WHAT THE EXERCISE ASKS:
Both the line with "brown pan: 2 -> 4" and the line with "pink robot: 0 -> 2" in the records below must appear in the output, along with every line between them, exactly and with nothing added.

DATA PROVIDED:
━━━

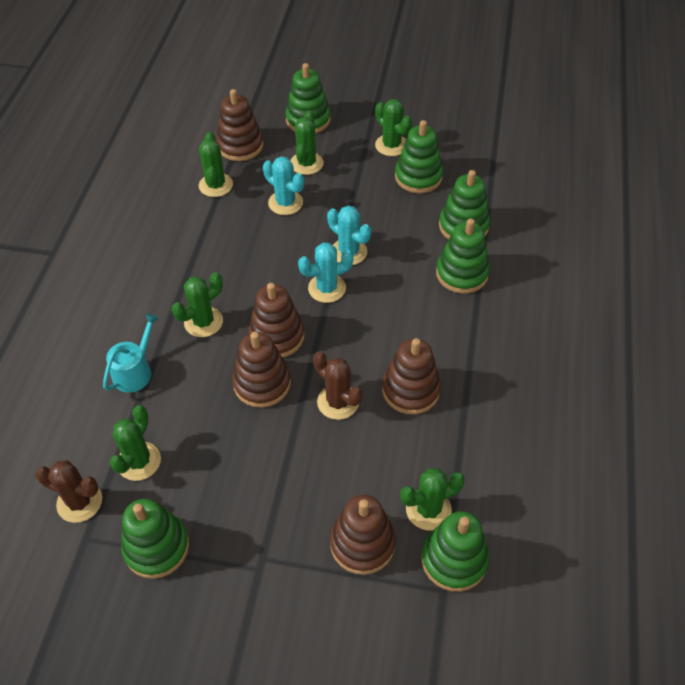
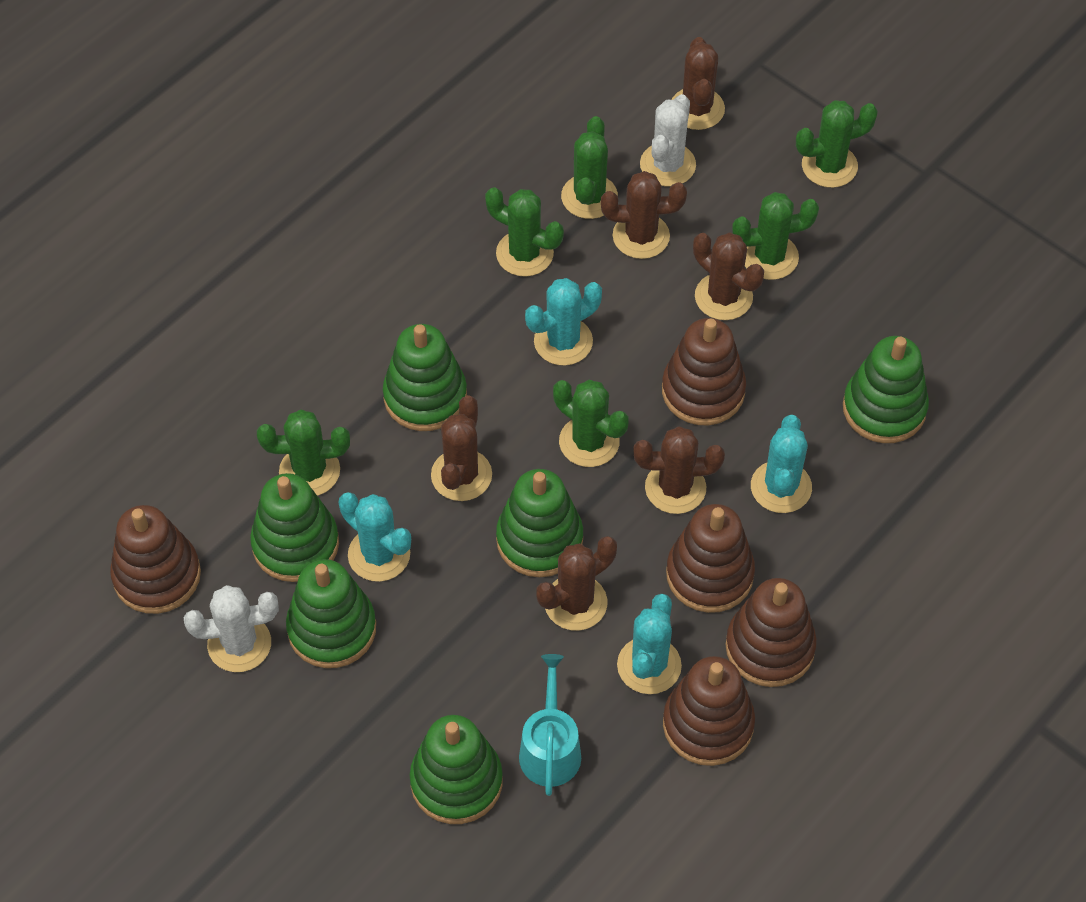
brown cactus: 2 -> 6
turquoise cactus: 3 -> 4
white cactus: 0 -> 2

━━━

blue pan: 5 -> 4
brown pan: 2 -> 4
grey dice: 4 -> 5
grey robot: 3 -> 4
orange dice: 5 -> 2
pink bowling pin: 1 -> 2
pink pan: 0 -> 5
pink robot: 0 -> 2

━━━

REPLY TO THE TASK:
brown pan: 2 -> 4
grey dice: 4 -> 5
grey robot: 3 -> 4
orange dice: 5 -> 2
pink bowling pin: 1 -> 2
pink pan: 0 -> 5
pink robot: 0 -> 2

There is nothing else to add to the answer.